== TO DO ==
Each line from the one containing "TP1: test point (U1/MCLR) -> none" through the end of the entries below should be transcribed exactly, and no other line.

(Before and after images)
● ● ● ● ●
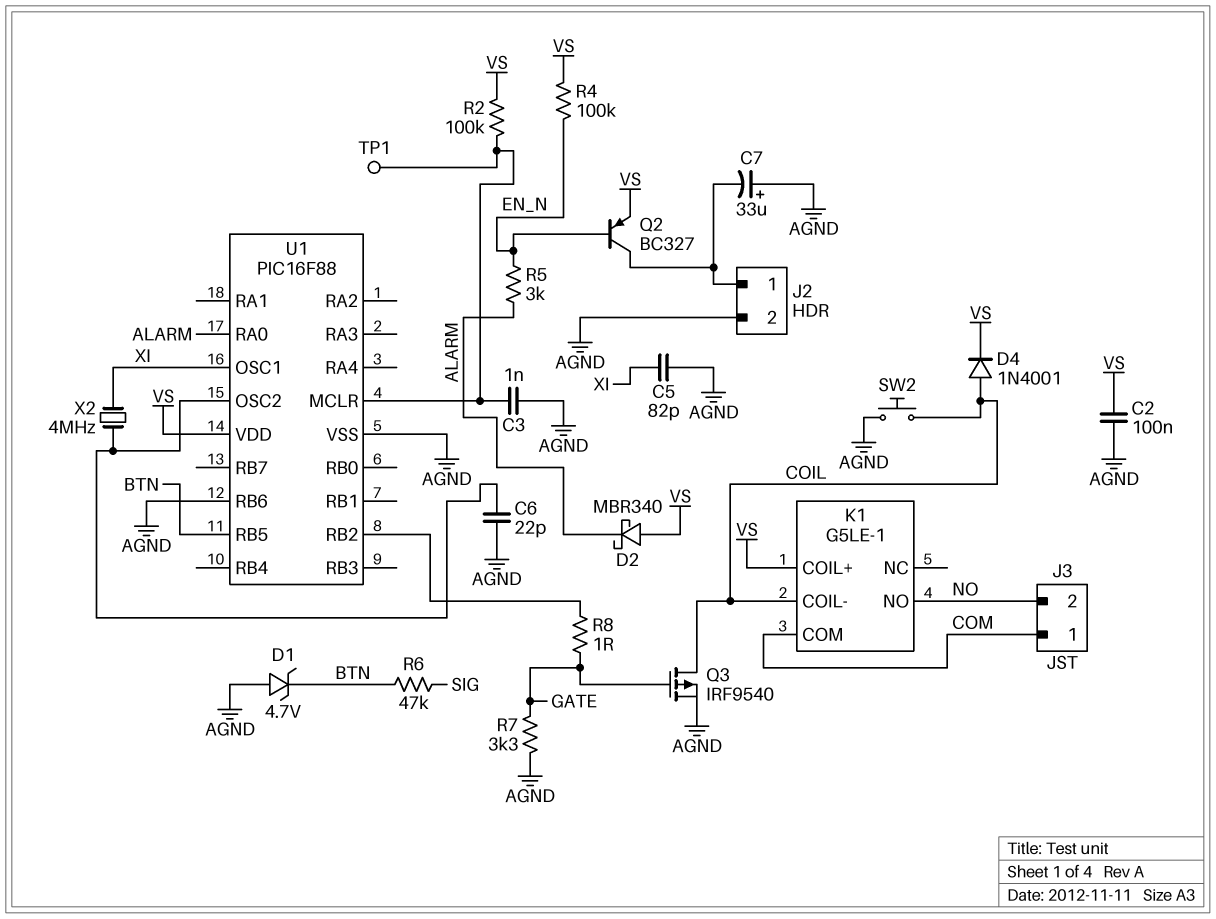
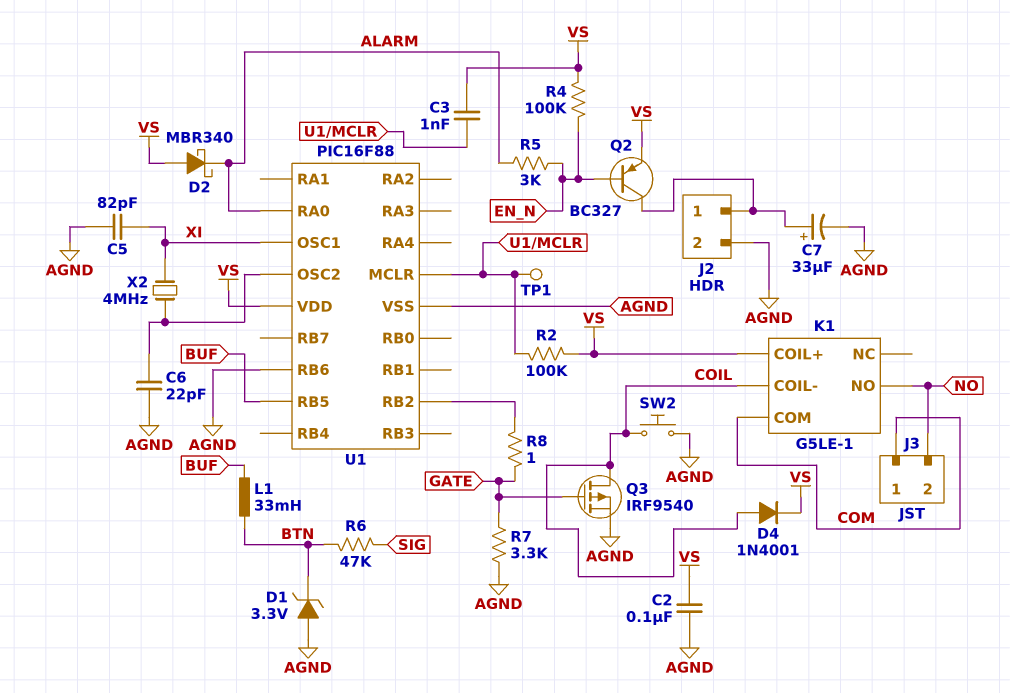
C3: 1nF (AGND, U1/MCLR) -> 1nF (U1/MCLR, VS)
C7: 33uF (plus AGND, minus J2/1) -> 33uF (plus J2/1, minus AGND)
D1: zener 4.7V (A AGND, K BTN) -> zener 3.3V (A AGND, K BTN)
L1: none -> 33mH (BTN, BUF)
U1 pin RB5: BTN -> BUF

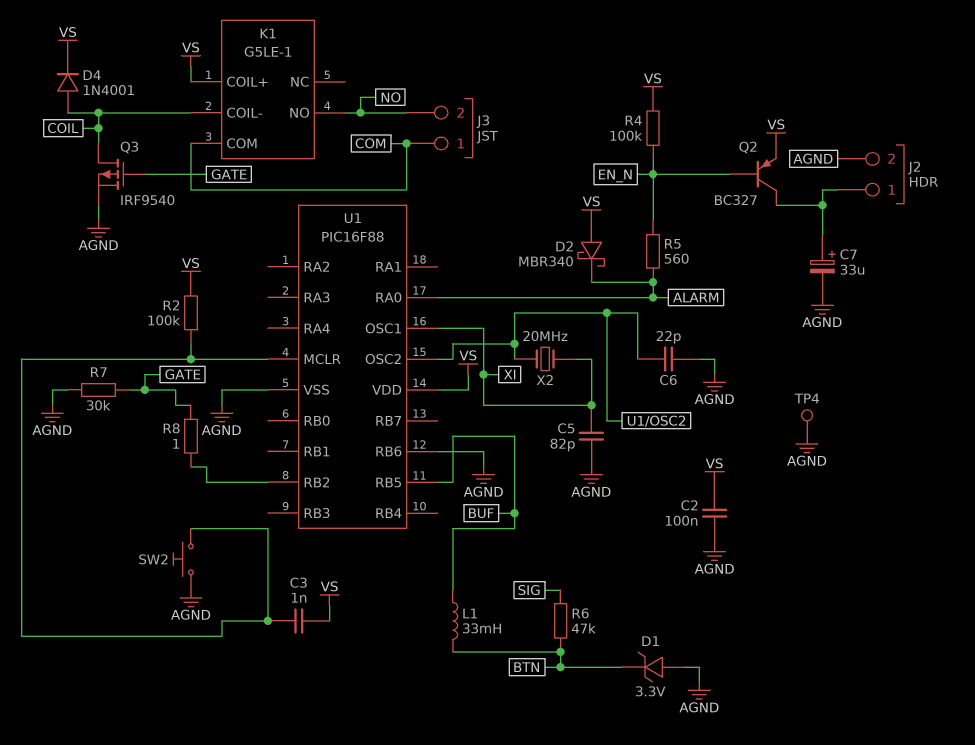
R5: 3k (ALARM, EN_N) -> 560 (ALARM, EN_N)
R7: 3.3k (AGND, GATE) -> 30k (AGND, GATE)
SW2: button (AGND, COIL) -> button (AGND, U1/MCLR)
TP1: test point (U1/MCLR) -> none
TP4: none -> test point (AGND)
X2: 4MHz (U1/OSC2, XI) -> 20MHz (U1/OSC2, XI)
● ● ● ● ●
== SOLVED EXERCISE ==
TP1: test point (U1/MCLR) -> none
TP4: none -> test point (AGND)
X2: 4MHz (U1/OSC2, XI) -> 20MHz (U1/OSC2, XI)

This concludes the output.